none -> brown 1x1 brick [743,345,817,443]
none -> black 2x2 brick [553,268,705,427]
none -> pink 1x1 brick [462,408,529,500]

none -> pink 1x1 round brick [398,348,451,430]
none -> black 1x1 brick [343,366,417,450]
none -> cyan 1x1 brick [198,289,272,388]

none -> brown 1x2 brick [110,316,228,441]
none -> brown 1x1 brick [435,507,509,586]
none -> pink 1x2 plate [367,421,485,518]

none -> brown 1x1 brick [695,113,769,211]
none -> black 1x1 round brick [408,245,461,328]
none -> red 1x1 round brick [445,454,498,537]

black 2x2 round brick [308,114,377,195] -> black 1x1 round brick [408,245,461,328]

---

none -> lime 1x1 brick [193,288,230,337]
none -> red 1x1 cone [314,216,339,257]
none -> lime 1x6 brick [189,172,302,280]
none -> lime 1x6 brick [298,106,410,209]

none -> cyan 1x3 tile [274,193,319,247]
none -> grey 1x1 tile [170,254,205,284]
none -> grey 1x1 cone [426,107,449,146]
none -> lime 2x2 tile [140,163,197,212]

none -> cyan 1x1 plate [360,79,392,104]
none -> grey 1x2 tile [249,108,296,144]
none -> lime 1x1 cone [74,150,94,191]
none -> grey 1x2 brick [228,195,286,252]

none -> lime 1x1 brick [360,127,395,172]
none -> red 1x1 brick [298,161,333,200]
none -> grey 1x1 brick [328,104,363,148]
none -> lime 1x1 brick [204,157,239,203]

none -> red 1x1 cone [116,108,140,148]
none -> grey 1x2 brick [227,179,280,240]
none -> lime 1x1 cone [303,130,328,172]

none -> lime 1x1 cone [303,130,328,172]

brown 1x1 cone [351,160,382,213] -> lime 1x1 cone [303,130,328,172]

- Assignment:
For this exercise, please output exactly the lines above starting at the line with "none -> brown 1x1 brick [743,345,817,443]" and ending at the line with "none -> brown 1x1 brick [435,507,509,586]", ends included.

- Expected output:
none -> brown 1x1 brick [743,345,817,443]
none -> black 2x2 brick [553,268,705,427]
none -> pink 1x1 brick [462,408,529,500]

none -> pink 1x1 round brick [398,348,451,430]
none -> black 1x1 brick [343,366,417,450]
none -> cyan 1x1 brick [198,289,272,388]

none -> brown 1x2 brick [110,316,228,441]
none -> brown 1x1 brick [435,507,509,586]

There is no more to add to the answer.